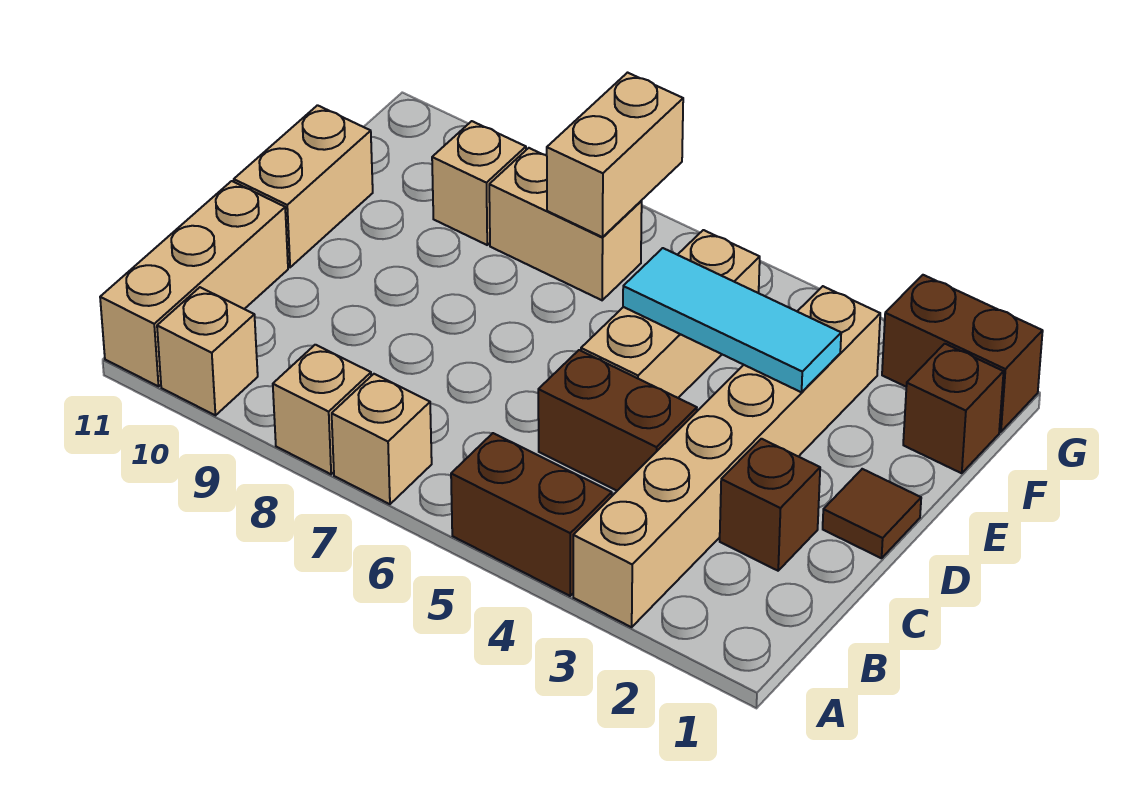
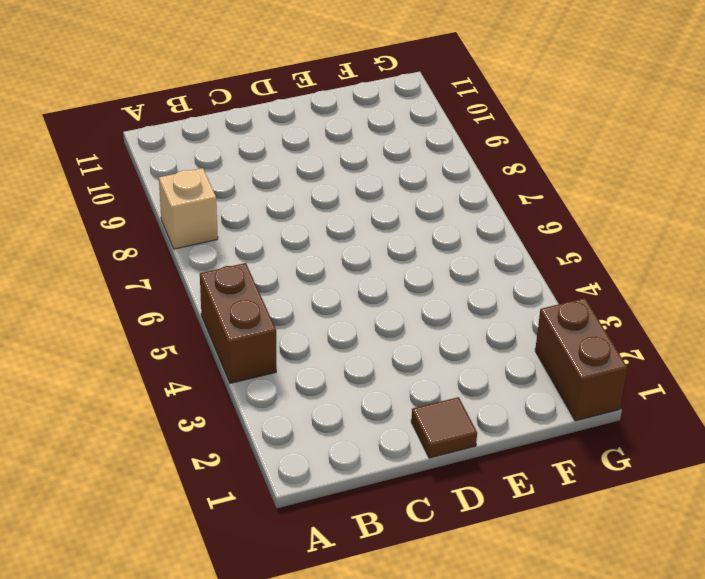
none -> tan 1x6 brick [573,286,880,627]
none -> tan 1x1 brick [332,374,432,504]
none -> tan 1x1 brick [157,287,258,415]

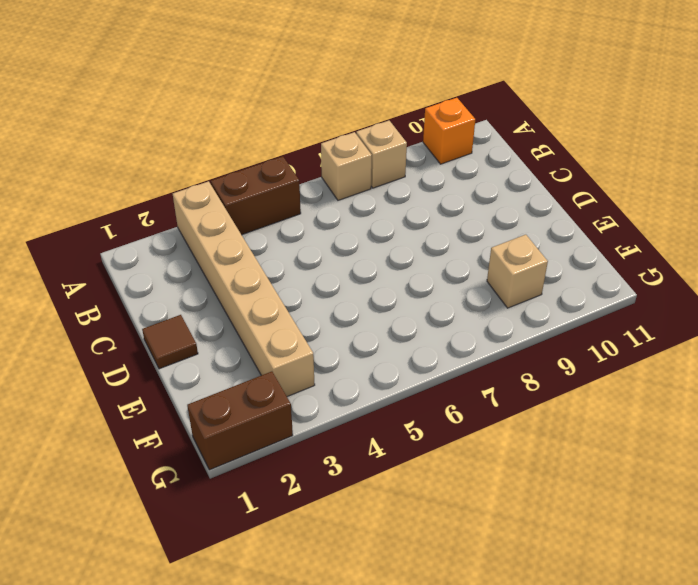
orange 1x1 brick [423,98,475,164] -> tan 1x1 brick [157,287,258,415]
none -> tan 1x3 brick [100,181,288,386]
none -> brown 1x1 brick [720,439,820,571]
none -> brown 1x2 brick [538,350,697,491]

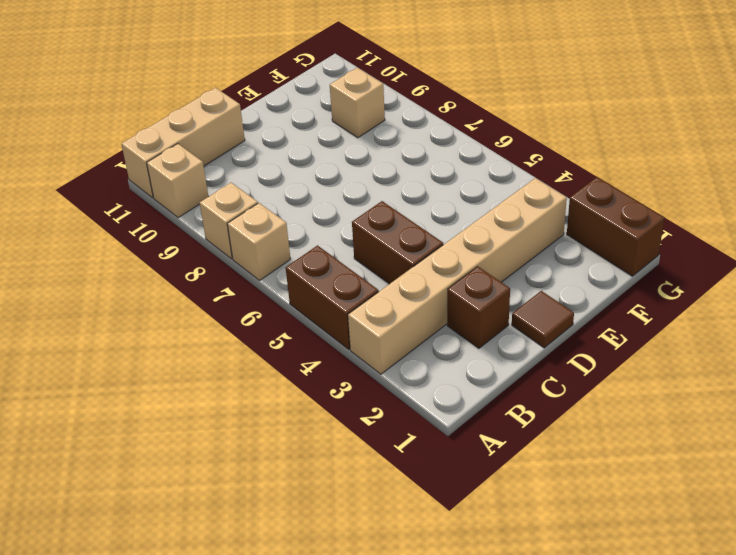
none -> tan 1x3 brick [581,230,760,398]
none -> tan 1x2 brick [234,105,373,267]
none -> brown 1x1 brick [903,344,1004,473]

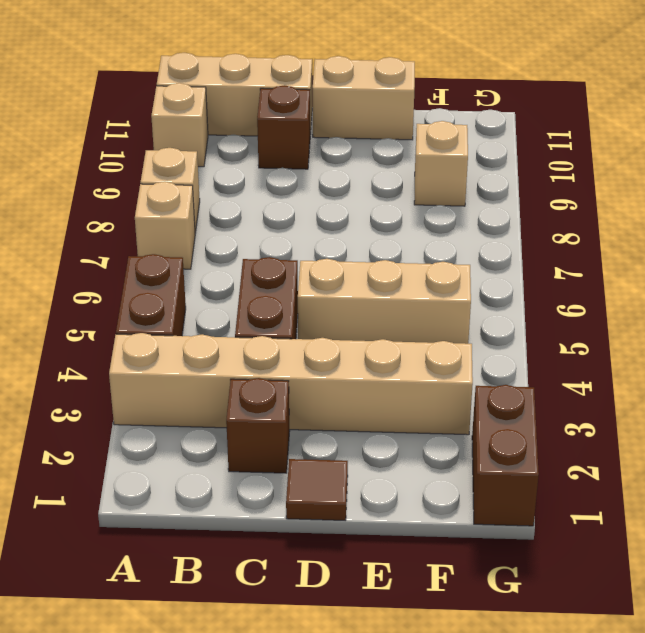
brown 1x1 brick [257,85,310,169] -> brown 1x1 brick moved to [903,344,1004,473]
none -> tan 1x2 brick [489,148,642,300]
none -> cyan 1x3 tile [623,248,841,392]
none -> tan 1x2 brick [547,73,683,237]

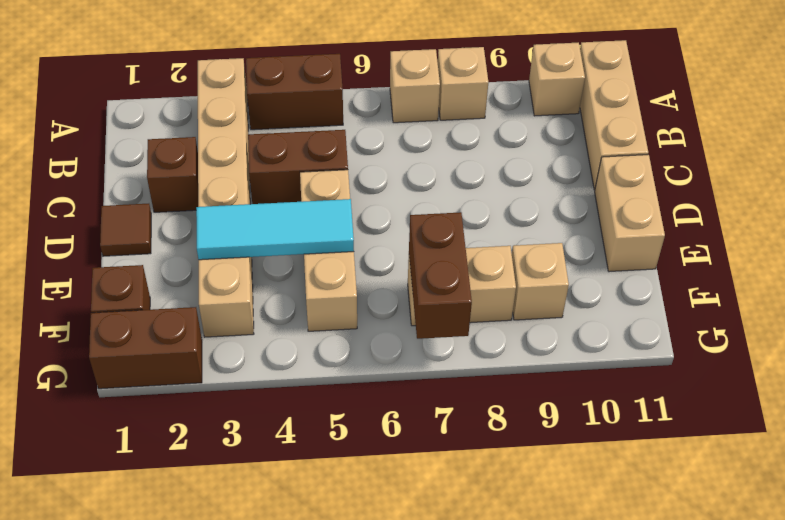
brown 1x2 brick [409,212,472,339] -> tan 1x2 brick [547,73,683,237]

● What is needed
Print each line of the listing, starting at its first and ending with the line that holds "none -> tan 1x3 brick [581,230,760,398]", but skip any pictures.

● Result of the task
none -> tan 1x6 brick [573,286,880,627]
none -> tan 1x1 brick [332,374,432,504]
none -> tan 1x1 brick [157,287,258,415]

orange 1x1 brick [423,98,475,164] -> tan 1x1 brick [157,287,258,415]
none -> tan 1x3 brick [100,181,288,386]
none -> brown 1x1 brick [720,439,820,571]
none -> brown 1x2 brick [538,350,697,491]

none -> tan 1x3 brick [581,230,760,398]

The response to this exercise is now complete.